* Problem details
Everything from the line with "[(50,537),(72,510),(36,482),(14,507),(49,537),(50,537)]" down to the line with "[(78,419),(61,437),(95,466),(113,447),(92,430),(78,419)]" below must be printed exactly, those two lines included. Exclude pictures.

···

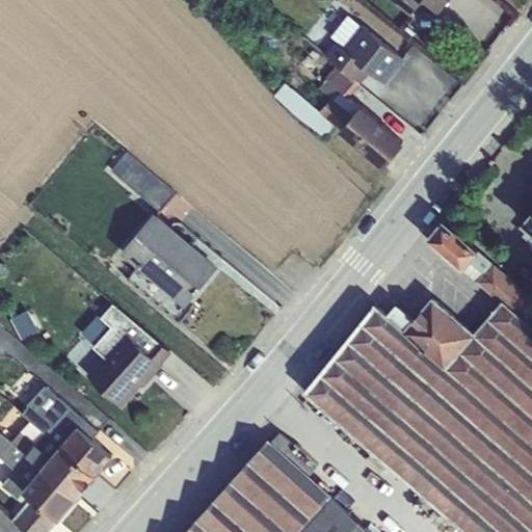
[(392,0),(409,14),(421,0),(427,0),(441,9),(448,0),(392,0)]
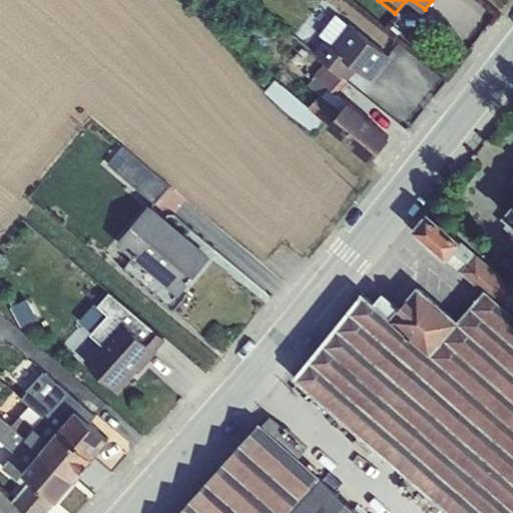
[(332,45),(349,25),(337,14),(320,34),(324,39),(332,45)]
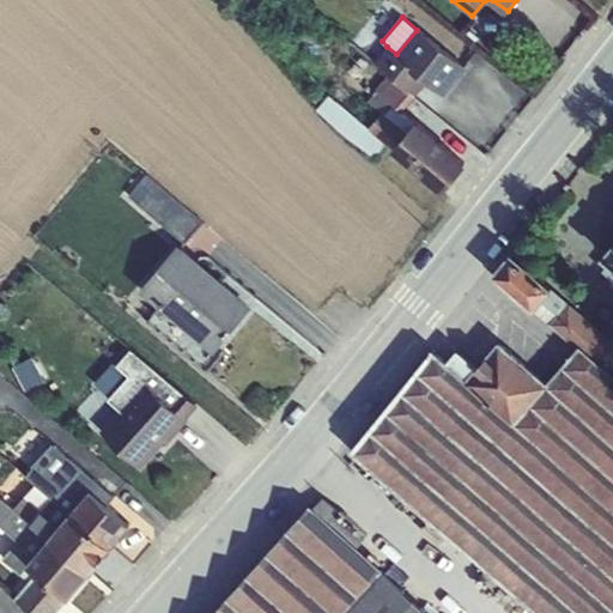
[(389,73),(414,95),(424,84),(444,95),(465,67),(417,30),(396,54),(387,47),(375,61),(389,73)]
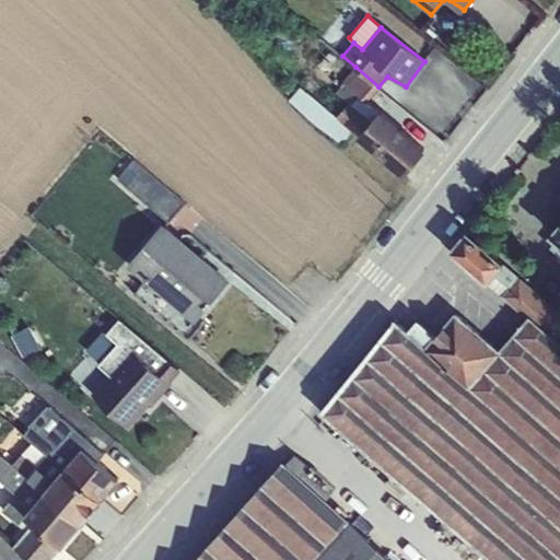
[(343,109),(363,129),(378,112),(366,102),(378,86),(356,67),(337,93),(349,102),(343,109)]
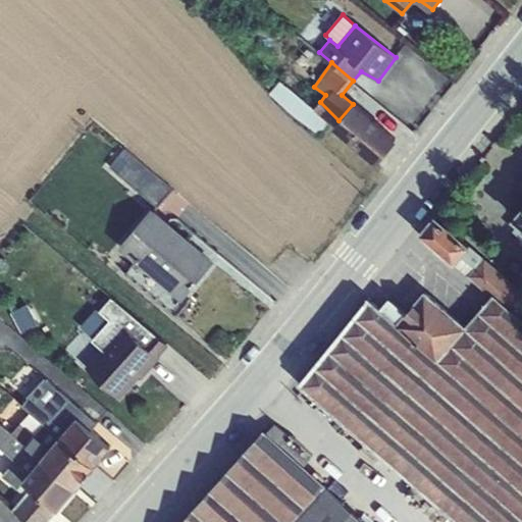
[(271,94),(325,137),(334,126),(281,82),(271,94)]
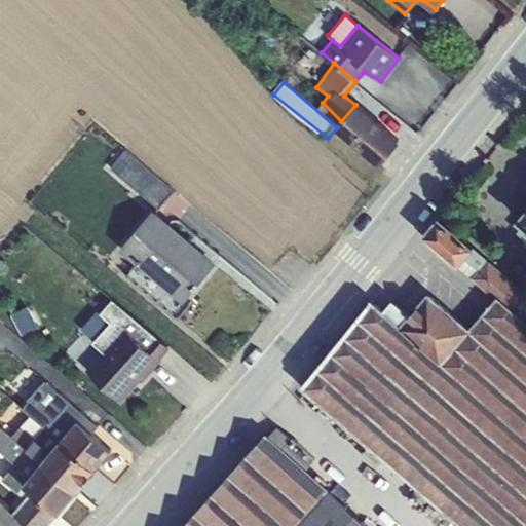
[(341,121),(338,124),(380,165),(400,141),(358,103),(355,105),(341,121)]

···

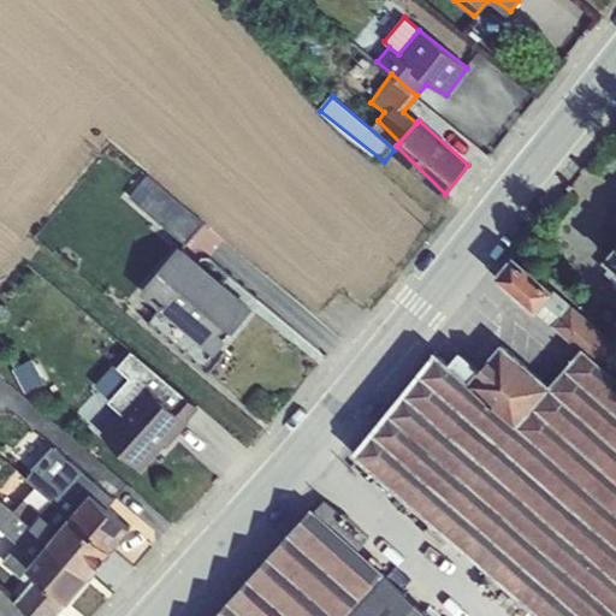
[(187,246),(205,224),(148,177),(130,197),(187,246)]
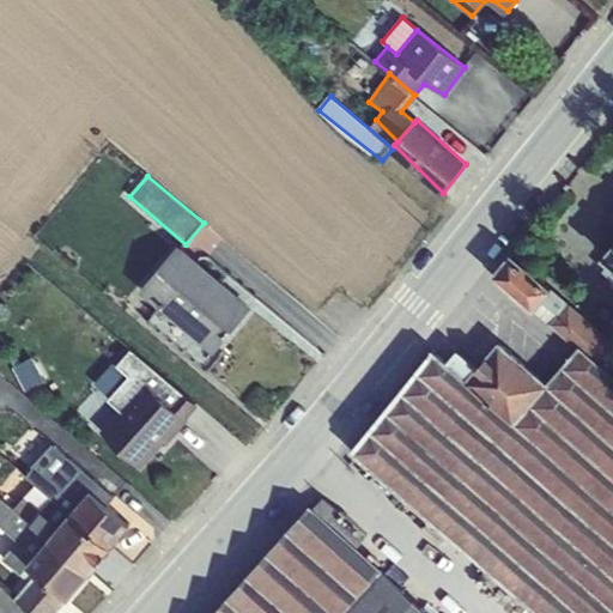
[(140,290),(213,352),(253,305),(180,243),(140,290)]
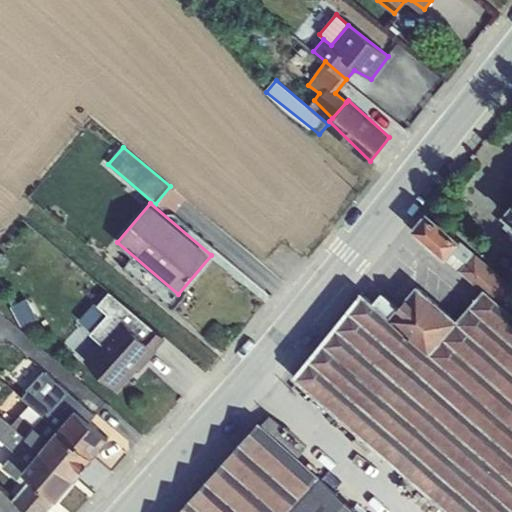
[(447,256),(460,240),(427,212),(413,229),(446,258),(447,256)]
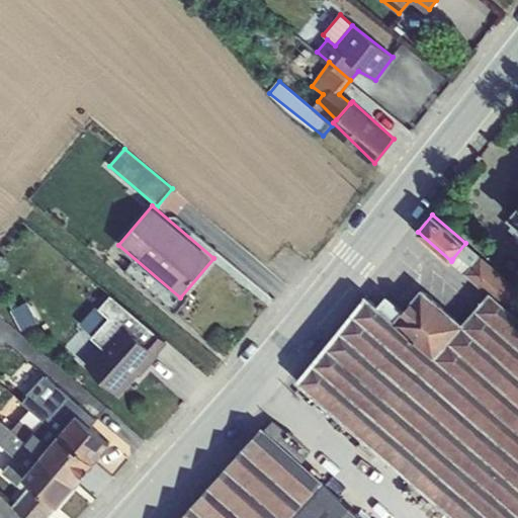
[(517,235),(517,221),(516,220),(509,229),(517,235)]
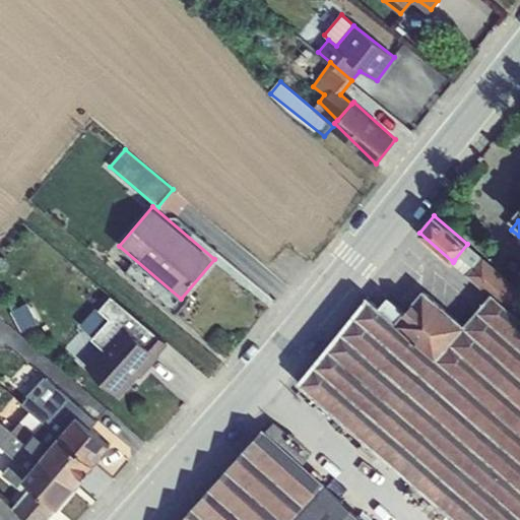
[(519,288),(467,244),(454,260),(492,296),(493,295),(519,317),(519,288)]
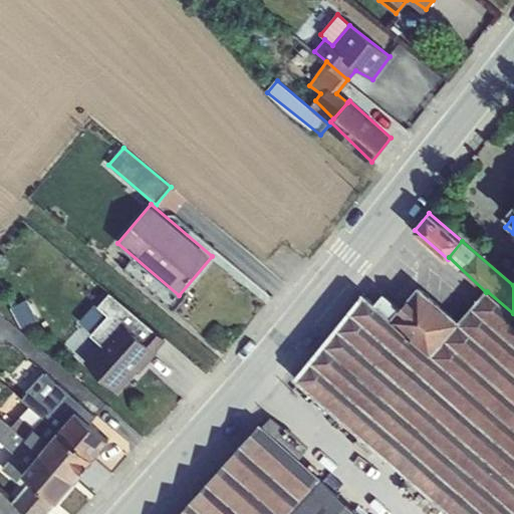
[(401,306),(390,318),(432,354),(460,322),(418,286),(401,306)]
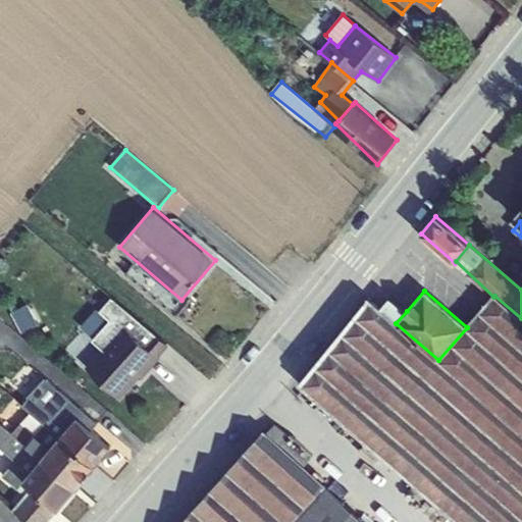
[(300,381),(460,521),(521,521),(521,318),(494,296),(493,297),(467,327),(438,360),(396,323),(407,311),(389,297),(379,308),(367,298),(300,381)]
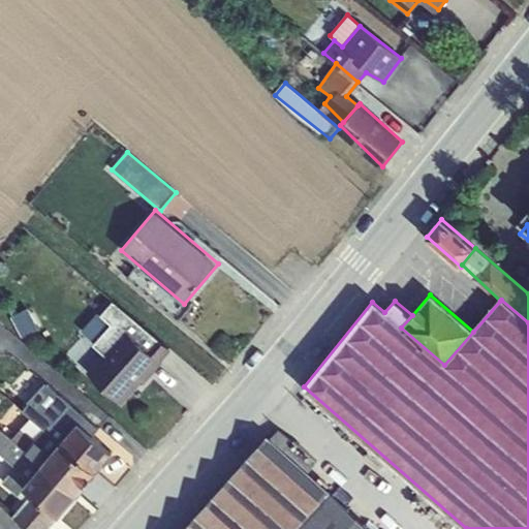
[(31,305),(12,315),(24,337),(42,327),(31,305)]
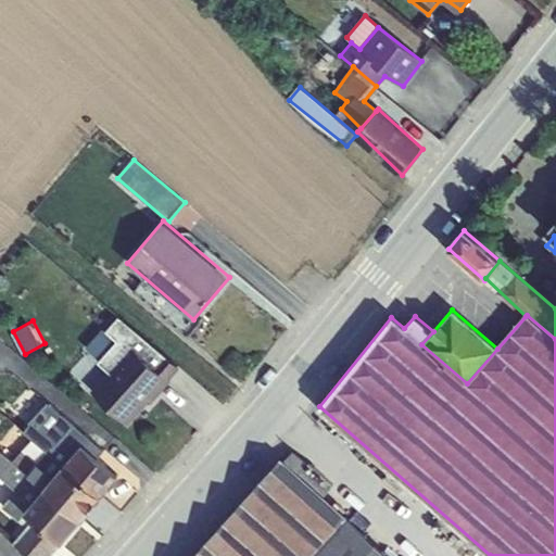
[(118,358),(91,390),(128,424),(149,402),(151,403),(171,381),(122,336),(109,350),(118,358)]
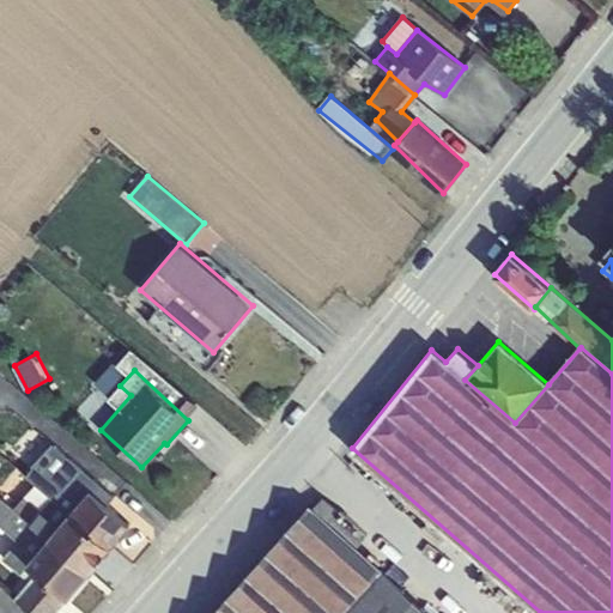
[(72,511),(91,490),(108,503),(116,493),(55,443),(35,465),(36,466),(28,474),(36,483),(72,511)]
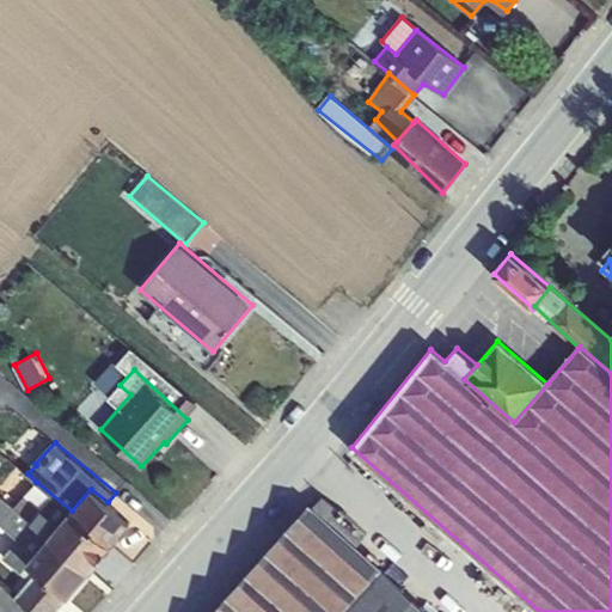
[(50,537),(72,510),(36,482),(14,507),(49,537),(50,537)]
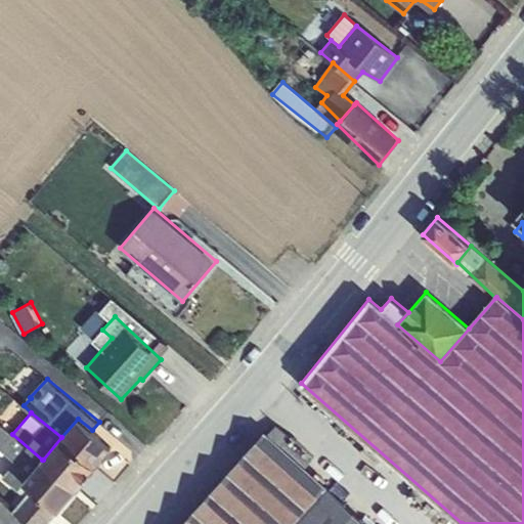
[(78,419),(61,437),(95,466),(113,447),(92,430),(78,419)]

···

* Exercise response
[(50,537),(72,510),(36,482),(14,507),(49,537),(50,537)]
[(78,419),(61,437),(95,466),(113,447),(92,430),(78,419)]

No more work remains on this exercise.